EXERCISE DESCRIPTION: Below are the records; they must be reproduced verbatim.

RECORDS FOR THE TASK:
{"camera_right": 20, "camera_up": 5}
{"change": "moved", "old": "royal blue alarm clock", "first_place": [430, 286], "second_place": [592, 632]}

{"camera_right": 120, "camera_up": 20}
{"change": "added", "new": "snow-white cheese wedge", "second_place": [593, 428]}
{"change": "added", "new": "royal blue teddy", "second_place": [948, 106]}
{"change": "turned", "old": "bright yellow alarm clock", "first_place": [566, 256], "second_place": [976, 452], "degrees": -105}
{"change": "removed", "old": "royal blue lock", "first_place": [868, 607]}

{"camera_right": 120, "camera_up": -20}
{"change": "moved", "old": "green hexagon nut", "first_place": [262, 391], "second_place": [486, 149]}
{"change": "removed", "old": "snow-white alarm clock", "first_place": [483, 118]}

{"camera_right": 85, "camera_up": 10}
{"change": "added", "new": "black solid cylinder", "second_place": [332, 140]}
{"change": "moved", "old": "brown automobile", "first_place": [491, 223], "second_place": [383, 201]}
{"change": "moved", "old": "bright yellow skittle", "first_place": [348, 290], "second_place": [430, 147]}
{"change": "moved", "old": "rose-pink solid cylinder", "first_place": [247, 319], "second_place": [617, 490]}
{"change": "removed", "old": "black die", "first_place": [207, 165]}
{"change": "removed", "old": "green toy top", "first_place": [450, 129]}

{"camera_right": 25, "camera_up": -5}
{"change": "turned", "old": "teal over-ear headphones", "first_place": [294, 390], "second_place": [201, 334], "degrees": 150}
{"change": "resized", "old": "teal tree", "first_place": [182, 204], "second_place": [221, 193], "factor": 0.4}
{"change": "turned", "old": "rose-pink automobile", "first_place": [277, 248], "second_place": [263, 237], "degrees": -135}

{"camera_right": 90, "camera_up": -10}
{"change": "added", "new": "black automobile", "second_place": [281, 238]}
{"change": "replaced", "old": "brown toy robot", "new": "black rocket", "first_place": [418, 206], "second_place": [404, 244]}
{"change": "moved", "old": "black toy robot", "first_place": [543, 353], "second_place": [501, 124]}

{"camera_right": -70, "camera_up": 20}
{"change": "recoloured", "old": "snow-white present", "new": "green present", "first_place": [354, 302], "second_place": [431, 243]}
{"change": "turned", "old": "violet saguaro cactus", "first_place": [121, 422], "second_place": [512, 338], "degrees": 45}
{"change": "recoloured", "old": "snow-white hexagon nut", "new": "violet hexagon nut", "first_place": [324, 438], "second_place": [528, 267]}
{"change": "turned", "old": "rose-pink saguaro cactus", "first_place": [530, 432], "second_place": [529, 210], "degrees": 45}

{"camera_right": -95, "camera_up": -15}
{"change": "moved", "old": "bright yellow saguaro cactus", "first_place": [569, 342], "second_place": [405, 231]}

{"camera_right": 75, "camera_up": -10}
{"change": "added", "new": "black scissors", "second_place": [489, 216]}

WORKED SOLUTION:
{"camera_right": 20, "camera_up": 5}
{"change": "moved", "old": "royal blue alarm clock", "first_place": [430, 286], "second_place": [592, 632]}

{"camera_right": 120, "camera_up": 20}
{"change": "added", "new": "snow-white cheese wedge", "second_place": [593, 428]}
{"change": "added", "new": "royal blue teddy", "second_place": [948, 106]}
{"change": "turned", "old": "bright yellow alarm clock", "first_place": [566, 256], "second_place": [976, 452], "degrees": -105}
{"change": "removed", "old": "royal blue lock", "first_place": [868, 607]}

{"camera_right": 120, "camera_up": -20}
{"change": "moved", "old": "green hexagon nut", "first_place": [262, 391], "second_place": [486, 149]}
{"change": "removed", "old": "snow-white alarm clock", "first_place": [483, 118]}

{"camera_right": 85, "camera_up": 10}
{"change": "added", "new": "black solid cylinder", "second_place": [332, 140]}
{"change": "moved", "old": "brown automobile", "first_place": [491, 223], "second_place": [383, 201]}
{"change": "moved", "old": "bright yellow skittle", "first_place": [348, 290], "second_place": [430, 147]}
{"change": "moved", "old": "rose-pink solid cylinder", "first_place": [247, 319], "second_place": [617, 490]}
{"change": "removed", "old": "black die", "first_place": [207, 165]}
{"change": "removed", "old": "green toy top", "first_place": [450, 129]}

{"camera_right": 25, "camera_up": -5}
{"change": "turned", "old": "teal over-ear headphones", "first_place": [294, 390], "second_place": [201, 334], "degrees": 150}
{"change": "resized", "old": "teal tree", "first_place": [182, 204], "second_place": [221, 193], "factor": 0.4}
{"change": "turned", "old": "rose-pink automobile", "first_place": [277, 248], "second_place": [263, 237], "degrees": -135}

{"camera_right": 90, "camera_up": -10}
{"change": "added", "new": "black automobile", "second_place": [281, 238]}
{"change": "replaced", "old": "brown toy robot", "new": "black rocket", "first_place": [418, 206], "second_place": [404, 244]}
{"change": "moved", "old": "black toy robot", "first_place": [543, 353], "second_place": [501, 124]}

{"camera_right": -70, "camera_up": 20}
{"change": "recoloured", "old": "snow-white present", "new": "green present", "first_place": [354, 302], "second_place": [431, 243]}
{"change": "turned", "old": "violet saguaro cactus", "first_place": [121, 422], "second_place": [512, 338], "degrees": 45}
{"change": "recoloured", "old": "snow-white hexagon nut", "new": "violet hexagon nut", "first_place": [324, 438], "second_place": [528, 267]}
{"change": "turned", "old": "rose-pink saguaro cactus", "first_place": [530, 432], "second_place": [529, 210], "degrees": 45}

{"camera_right": -95, "camera_up": -15}
{"change": "moved", "old": "bright yellow saguaro cactus", "first_place": [569, 342], "second_place": [405, 231]}

{"camera_right": 75, "camera_up": -10}
{"change": "added", "new": "black scissors", "second_place": [489, 216]}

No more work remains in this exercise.